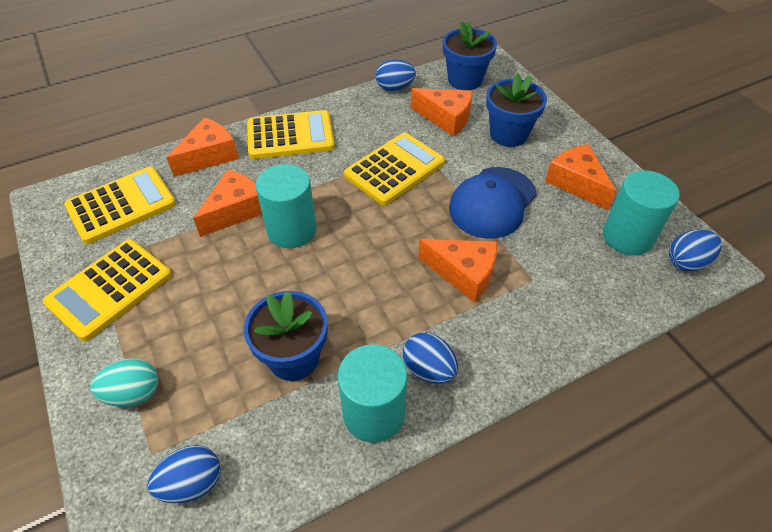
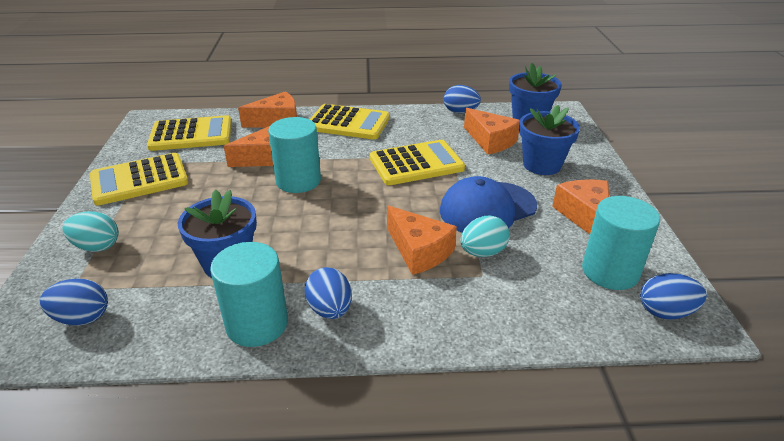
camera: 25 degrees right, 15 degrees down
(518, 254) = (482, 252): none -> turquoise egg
==
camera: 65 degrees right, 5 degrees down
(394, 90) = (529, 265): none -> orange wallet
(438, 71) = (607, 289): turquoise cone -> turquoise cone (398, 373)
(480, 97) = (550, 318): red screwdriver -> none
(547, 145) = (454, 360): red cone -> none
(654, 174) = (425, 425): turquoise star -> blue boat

#### Task to complete:
All lines carrying the word "cone" must be copied from the data above.

#### Finished exercise:
(438, 71) = (607, 289): turquoise cone -> turquoise cone (398, 373)
(547, 145) = (454, 360): red cone -> none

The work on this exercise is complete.